Omit the pictures from the listing below and print every remaining entry verbatim.

SUPPLIED DATA START

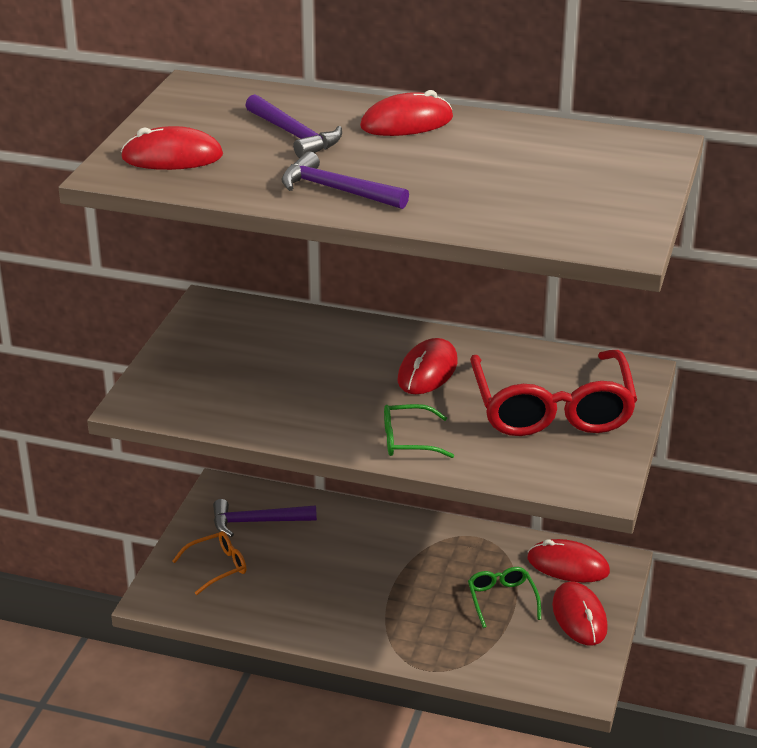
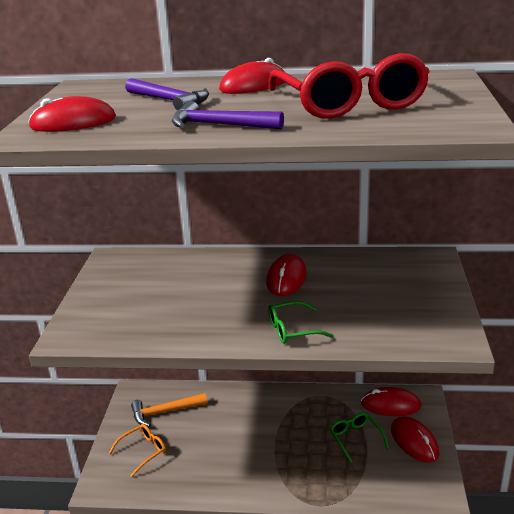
camera: 10 degrees left, 5 degrees down
(257, 522) = (165, 412): purple hammer -> orange hammer
(552, 408) = (388, 290): red glasses -> red glasses (349, 103)

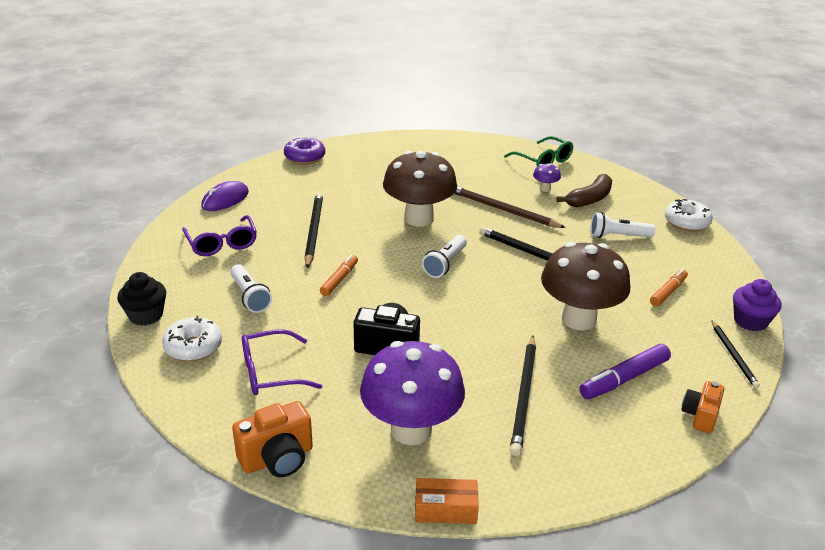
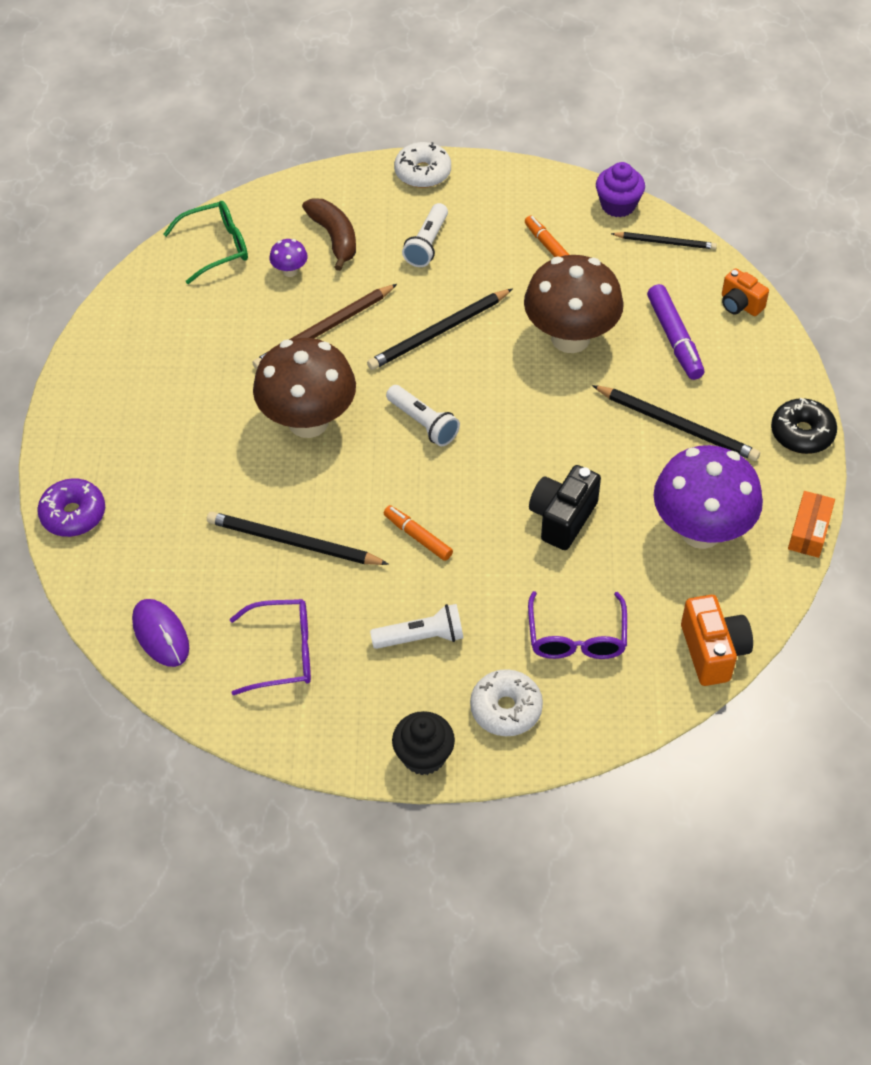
camera: 70 degrees left, 20 degrees up
(568, 486) = (802, 433): none -> black donut

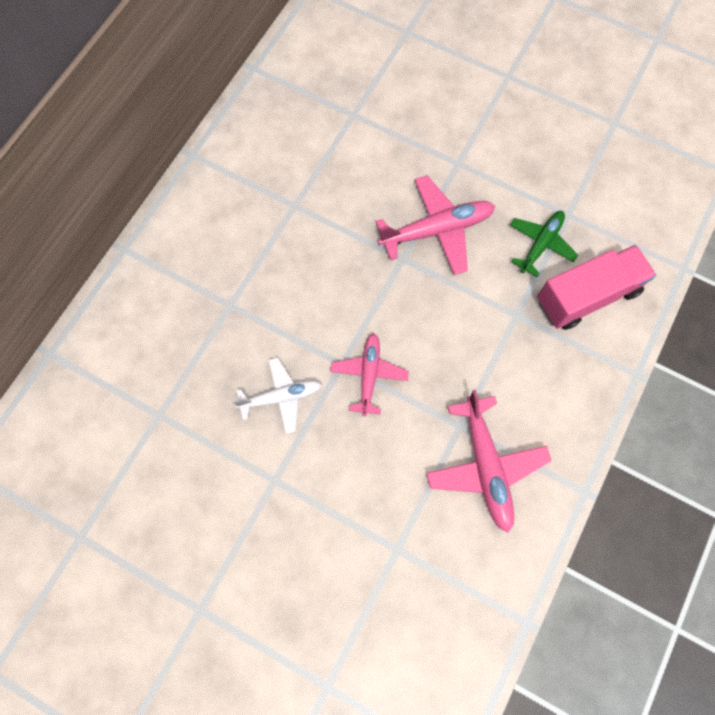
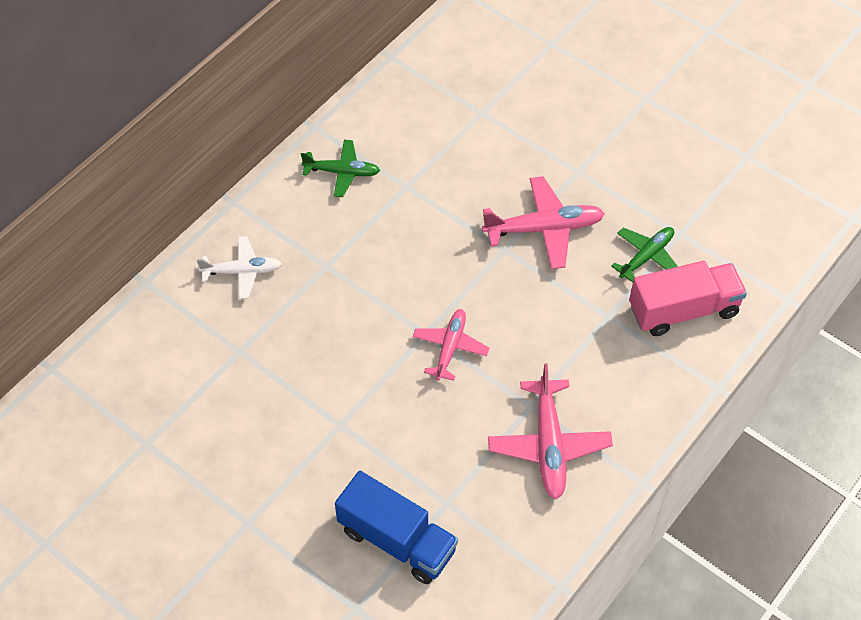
camera: 10 degrees right, 15 degrees down
(228, 200) = (342, 172): none -> green plane
(280, 397) = (360, 354): white plane -> white plane (242, 271)
(355, 601) = (397, 540): none -> blue truck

SUPPLIED DATA END

→ SOLUTION TO THIS EXERCISE
camera: 10 degrees left, 5 degrees down
(257, 522) = (165, 412): purple hammer -> orange hammer
(552, 408) = (388, 290): red glasses -> red glasses (349, 103)

camera: 70 degrees left, 20 degrees up
(568, 486) = (802, 433): none -> black donut

camera: 10 degrees right, 15 degrees down
(228, 200) = (342, 172): none -> green plane
(280, 397) = (360, 354): white plane -> white plane (242, 271)
(355, 601) = (397, 540): none -> blue truck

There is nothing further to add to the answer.